TASK BRIEF → Using the data that follows, return exactly the lines from the one that contains "cyan tile B1:G1" through the one that contains "cyan brick F1", ends included.

EXERCISE MATERIAL →
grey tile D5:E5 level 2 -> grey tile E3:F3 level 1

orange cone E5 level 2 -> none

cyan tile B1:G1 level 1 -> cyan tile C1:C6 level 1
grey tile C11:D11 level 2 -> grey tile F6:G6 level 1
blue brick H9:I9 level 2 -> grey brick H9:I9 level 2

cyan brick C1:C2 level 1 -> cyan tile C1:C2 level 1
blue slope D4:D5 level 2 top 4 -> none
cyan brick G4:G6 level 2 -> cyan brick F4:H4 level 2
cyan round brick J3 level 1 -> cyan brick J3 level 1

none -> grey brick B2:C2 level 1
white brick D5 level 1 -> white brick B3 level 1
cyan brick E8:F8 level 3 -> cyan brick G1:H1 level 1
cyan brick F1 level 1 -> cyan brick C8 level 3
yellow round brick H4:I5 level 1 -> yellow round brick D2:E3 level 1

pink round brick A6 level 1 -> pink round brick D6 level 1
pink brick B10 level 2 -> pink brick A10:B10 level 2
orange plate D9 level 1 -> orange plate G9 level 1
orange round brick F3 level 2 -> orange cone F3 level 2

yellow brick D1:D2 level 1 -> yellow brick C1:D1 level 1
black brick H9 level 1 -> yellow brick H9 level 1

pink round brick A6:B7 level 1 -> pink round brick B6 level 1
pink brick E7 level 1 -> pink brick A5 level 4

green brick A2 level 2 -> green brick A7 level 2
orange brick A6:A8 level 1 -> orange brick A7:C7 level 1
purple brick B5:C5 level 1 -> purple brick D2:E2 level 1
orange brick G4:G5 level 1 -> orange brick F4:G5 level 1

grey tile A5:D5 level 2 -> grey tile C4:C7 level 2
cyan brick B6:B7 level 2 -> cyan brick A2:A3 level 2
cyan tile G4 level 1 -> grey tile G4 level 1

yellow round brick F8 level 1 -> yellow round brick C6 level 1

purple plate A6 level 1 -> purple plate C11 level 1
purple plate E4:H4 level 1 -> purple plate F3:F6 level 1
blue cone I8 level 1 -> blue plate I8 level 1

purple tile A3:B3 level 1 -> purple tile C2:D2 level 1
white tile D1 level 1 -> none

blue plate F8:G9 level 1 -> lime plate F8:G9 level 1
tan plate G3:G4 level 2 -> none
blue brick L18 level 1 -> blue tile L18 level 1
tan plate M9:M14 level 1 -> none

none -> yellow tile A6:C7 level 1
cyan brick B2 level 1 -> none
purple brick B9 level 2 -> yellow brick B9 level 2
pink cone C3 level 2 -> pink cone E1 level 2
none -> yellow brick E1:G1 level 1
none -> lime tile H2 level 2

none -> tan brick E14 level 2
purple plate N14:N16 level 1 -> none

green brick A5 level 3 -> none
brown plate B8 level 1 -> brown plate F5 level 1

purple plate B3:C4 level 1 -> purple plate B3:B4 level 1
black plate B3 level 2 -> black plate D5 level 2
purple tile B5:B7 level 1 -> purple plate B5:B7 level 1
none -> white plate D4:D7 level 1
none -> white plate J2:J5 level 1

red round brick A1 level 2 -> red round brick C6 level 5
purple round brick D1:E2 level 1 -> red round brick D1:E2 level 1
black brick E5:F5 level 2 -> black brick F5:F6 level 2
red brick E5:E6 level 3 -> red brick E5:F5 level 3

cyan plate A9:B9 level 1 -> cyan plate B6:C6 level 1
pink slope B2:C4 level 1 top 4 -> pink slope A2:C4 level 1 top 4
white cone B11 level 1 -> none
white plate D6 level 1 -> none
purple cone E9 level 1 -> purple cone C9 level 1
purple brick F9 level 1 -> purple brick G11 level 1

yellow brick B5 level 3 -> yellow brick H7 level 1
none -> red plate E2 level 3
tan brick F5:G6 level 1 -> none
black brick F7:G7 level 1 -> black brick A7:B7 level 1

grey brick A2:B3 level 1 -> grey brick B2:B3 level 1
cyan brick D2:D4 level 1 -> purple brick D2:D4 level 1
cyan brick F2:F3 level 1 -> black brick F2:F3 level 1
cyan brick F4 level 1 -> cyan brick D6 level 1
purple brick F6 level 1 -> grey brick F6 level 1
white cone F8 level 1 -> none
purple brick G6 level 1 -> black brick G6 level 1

ANSWER SPACE →
cyan tile B1:G1 level 1 -> cyan tile C1:C6 level 1
grey tile C11:D11 level 2 -> grey tile F6:G6 level 1
blue brick H9:I9 level 2 -> grey brick H9:I9 level 2

cyan brick C1:C2 level 1 -> cyan tile C1:C2 level 1
blue slope D4:D5 level 2 top 4 -> none
cyan brick G4:G6 level 2 -> cyan brick F4:H4 level 2
cyan round brick J3 level 1 -> cyan brick J3 level 1

none -> grey brick B2:C2 level 1
white brick D5 level 1 -> white brick B3 level 1
cyan brick E8:F8 level 3 -> cyan brick G1:H1 level 1
cyan brick F1 level 1 -> cyan brick C8 level 3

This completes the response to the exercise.